What you are asked to do:
Look through the records below for the line holding "to 626, 610". Write it out exactly, with each following line through the line holding "camera: 15 degrees left, 30 degrees up".

[Records for this task]

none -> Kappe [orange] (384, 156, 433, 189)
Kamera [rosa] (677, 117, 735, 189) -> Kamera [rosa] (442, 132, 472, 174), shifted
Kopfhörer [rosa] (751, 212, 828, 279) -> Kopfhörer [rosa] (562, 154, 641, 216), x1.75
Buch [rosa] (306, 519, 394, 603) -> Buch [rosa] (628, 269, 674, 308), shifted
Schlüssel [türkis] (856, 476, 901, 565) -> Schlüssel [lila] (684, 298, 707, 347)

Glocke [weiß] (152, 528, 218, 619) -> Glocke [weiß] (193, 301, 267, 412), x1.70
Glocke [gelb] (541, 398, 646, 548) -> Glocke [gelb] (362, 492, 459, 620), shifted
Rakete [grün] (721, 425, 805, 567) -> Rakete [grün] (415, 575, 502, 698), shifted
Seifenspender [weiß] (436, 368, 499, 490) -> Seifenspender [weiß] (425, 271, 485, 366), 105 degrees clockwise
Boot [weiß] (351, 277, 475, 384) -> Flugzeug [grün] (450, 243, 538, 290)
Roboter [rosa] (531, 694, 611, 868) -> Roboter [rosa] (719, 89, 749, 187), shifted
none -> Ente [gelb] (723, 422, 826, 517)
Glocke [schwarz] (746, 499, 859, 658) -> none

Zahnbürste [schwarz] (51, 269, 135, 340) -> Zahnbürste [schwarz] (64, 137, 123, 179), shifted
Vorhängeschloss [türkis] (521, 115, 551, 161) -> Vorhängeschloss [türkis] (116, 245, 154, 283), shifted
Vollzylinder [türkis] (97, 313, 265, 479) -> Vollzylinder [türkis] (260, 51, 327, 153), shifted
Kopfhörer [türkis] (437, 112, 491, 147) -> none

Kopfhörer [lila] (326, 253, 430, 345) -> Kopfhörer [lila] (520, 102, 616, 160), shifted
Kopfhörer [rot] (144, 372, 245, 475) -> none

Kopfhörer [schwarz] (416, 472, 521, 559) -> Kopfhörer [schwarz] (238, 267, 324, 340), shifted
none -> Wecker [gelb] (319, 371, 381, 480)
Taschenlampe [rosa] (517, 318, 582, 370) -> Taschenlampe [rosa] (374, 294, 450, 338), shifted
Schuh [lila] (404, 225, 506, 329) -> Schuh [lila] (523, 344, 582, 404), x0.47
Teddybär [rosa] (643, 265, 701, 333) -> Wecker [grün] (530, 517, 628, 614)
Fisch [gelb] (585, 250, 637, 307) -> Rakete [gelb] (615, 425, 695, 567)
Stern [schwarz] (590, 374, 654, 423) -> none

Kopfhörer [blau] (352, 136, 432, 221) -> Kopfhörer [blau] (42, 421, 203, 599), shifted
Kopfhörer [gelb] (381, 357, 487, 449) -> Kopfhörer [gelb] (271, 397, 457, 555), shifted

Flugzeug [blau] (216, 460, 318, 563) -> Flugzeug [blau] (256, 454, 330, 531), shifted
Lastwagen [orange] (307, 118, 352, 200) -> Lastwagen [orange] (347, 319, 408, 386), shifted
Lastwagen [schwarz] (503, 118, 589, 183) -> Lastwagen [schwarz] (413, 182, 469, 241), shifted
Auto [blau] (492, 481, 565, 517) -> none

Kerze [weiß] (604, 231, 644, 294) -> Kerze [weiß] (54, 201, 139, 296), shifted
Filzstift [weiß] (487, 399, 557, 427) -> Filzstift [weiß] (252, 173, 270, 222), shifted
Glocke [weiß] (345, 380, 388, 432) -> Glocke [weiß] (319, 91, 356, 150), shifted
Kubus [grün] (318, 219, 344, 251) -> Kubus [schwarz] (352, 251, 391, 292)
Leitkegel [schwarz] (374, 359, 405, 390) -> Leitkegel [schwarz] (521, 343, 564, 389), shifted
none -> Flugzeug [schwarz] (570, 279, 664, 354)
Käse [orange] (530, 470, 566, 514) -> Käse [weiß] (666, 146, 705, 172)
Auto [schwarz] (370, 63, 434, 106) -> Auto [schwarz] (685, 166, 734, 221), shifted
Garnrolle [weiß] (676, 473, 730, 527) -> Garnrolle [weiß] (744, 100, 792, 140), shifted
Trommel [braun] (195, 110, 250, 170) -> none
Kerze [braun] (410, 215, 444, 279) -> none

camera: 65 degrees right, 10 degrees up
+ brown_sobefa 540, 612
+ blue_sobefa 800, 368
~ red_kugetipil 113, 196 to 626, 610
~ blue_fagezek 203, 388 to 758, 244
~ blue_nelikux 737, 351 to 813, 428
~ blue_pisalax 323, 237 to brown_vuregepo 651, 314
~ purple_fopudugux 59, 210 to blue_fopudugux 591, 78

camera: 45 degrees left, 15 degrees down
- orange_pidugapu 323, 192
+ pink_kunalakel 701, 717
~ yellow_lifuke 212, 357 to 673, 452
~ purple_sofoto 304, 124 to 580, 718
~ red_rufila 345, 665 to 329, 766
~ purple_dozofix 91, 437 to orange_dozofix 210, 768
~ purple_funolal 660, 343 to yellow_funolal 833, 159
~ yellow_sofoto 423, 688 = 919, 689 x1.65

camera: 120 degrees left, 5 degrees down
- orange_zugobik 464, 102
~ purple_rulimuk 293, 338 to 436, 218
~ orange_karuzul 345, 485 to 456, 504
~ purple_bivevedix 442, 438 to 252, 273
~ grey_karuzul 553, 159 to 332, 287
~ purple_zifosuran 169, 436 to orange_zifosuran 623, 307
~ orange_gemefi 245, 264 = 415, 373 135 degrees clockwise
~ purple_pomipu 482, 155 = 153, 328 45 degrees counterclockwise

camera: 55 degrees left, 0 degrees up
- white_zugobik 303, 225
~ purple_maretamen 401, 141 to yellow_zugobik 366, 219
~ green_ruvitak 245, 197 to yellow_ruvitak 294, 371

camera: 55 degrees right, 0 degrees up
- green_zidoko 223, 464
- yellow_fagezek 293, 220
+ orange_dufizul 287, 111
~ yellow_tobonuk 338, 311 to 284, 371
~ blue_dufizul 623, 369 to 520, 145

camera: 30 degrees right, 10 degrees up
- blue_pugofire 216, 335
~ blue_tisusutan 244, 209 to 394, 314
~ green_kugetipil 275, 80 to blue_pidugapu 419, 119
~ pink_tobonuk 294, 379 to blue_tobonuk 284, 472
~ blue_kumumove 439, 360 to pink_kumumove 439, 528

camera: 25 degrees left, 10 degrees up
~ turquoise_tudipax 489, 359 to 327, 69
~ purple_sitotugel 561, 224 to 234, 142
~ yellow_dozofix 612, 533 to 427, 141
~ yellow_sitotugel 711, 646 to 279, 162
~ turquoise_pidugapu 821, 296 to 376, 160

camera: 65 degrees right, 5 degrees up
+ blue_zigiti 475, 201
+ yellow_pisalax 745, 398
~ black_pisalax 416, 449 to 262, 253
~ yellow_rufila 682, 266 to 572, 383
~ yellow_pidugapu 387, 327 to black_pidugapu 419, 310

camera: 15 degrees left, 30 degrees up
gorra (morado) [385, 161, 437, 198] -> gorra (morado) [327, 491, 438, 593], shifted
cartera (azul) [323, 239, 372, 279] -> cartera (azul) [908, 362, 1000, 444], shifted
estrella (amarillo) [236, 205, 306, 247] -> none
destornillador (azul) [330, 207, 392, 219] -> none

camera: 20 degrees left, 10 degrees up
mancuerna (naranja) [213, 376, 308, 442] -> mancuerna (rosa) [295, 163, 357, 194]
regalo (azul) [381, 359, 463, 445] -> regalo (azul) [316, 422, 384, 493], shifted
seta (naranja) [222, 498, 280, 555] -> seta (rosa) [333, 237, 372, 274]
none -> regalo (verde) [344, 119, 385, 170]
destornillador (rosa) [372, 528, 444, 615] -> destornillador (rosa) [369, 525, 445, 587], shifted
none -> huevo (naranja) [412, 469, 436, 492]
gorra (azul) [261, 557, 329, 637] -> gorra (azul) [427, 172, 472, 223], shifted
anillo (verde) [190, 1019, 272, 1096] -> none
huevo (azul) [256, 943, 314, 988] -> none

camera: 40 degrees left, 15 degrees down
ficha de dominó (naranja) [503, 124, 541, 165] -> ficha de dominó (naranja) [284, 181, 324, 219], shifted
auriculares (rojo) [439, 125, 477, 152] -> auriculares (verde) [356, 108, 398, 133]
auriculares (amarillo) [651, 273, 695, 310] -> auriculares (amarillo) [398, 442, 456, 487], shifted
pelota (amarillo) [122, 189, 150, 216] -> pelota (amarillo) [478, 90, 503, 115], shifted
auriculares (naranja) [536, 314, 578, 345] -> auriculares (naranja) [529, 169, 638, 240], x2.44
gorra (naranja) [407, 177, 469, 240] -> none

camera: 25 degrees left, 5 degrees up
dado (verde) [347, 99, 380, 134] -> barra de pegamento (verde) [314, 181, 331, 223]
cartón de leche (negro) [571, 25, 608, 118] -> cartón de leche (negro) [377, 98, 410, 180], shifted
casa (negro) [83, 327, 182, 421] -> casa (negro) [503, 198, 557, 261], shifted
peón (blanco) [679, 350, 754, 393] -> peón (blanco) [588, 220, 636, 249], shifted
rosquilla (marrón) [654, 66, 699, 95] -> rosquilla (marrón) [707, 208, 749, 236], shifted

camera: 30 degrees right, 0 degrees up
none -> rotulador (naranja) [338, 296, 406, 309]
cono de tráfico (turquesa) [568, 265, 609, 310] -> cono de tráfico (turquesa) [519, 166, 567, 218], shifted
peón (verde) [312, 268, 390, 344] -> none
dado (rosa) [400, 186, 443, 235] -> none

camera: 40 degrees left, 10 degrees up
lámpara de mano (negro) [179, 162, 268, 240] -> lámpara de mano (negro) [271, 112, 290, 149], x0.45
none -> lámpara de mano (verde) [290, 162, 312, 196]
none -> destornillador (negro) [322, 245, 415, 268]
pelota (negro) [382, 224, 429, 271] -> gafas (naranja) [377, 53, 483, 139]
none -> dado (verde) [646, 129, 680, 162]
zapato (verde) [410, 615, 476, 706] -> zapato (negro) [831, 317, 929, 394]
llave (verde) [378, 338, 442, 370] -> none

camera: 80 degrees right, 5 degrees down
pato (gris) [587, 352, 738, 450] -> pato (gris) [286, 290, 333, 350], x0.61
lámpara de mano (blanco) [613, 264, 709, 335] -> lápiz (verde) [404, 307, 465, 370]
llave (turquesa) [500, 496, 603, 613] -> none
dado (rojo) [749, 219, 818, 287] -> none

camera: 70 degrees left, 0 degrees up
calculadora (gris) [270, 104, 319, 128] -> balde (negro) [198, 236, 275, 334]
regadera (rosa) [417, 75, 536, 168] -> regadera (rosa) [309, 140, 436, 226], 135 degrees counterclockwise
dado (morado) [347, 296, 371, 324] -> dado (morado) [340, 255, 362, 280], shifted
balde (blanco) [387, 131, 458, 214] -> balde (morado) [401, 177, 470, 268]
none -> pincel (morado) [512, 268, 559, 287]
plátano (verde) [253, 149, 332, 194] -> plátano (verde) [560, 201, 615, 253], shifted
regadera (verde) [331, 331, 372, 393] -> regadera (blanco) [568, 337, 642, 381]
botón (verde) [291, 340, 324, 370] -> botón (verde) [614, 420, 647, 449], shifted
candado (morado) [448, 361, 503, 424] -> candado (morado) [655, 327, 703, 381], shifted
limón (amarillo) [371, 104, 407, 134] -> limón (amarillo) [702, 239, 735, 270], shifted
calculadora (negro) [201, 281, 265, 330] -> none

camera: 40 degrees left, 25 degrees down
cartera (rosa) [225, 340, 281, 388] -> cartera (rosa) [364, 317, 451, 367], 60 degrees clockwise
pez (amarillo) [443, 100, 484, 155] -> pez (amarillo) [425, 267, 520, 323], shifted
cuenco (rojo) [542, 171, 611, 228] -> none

[/Records for this task]

Result for this task:
~ red_kugetipil 113, 196 to 626, 610
~ blue_fagezek 203, 388 to 758, 244
~ blue_nelikux 737, 351 to 813, 428
~ blue_pisalax 323, 237 to brown_vuregepo 651, 314
~ purple_fopudugux 59, 210 to blue_fopudugux 591, 78

camera: 45 degrees left, 15 degrees down
- orange_pidugapu 323, 192
+ pink_kunalakel 701, 717
~ yellow_lifuke 212, 357 to 673, 452
~ purple_sofoto 304, 124 to 580, 718
~ red_rufila 345, 665 to 329, 766
~ purple_dozofix 91, 437 to orange_dozofix 210, 768
~ purple_funolal 660, 343 to yellow_funolal 833, 159
~ yellow_sofoto 423, 688 = 919, 689 x1.65

camera: 120 degrees left, 5 degrees down
- orange_zugobik 464, 102
~ purple_rulimuk 293, 338 to 436, 218
~ orange_karuzul 345, 485 to 456, 504
~ purple_bivevedix 442, 438 to 252, 273
~ grey_karuzul 553, 159 to 332, 287
~ purple_zifosuran 169, 436 to orange_zifosuran 623, 307
~ orange_gemefi 245, 264 = 415, 373 135 degrees clockwise
~ purple_pomipu 482, 155 = 153, 328 45 degrees counterclockwise

camera: 55 degrees left, 0 degrees up
- white_zugobik 303, 225
~ purple_maretamen 401, 141 to yellow_zugobik 366, 219
~ green_ruvitak 245, 197 to yellow_ruvitak 294, 371

camera: 55 degrees right, 0 degrees up
- green_zidoko 223, 464
- yellow_fagezek 293, 220
+ orange_dufizul 287, 111
~ yellow_tobonuk 338, 311 to 284, 371
~ blue_dufizul 623, 369 to 520, 145

camera: 30 degrees right, 10 degrees up
- blue_pugofire 216, 335
~ blue_tisusutan 244, 209 to 394, 314
~ green_kugetipil 275, 80 to blue_pidugapu 419, 119
~ pink_tobonuk 294, 379 to blue_tobonuk 284, 472
~ blue_kumumove 439, 360 to pink_kumumove 439, 528

camera: 25 degrees left, 10 degrees up
~ turquoise_tudipax 489, 359 to 327, 69
~ purple_sitotugel 561, 224 to 234, 142
~ yellow_dozofix 612, 533 to 427, 141
~ yellow_sitotugel 711, 646 to 279, 162
~ turquoise_pidugapu 821, 296 to 376, 160

camera: 65 degrees right, 5 degrees up
+ blue_zigiti 475, 201
+ yellow_pisalax 745, 398
~ black_pisalax 416, 449 to 262, 253
~ yellow_rufila 682, 266 to 572, 383
~ yellow_pidugapu 387, 327 to black_pidugapu 419, 310

camera: 15 degrees left, 30 degrees up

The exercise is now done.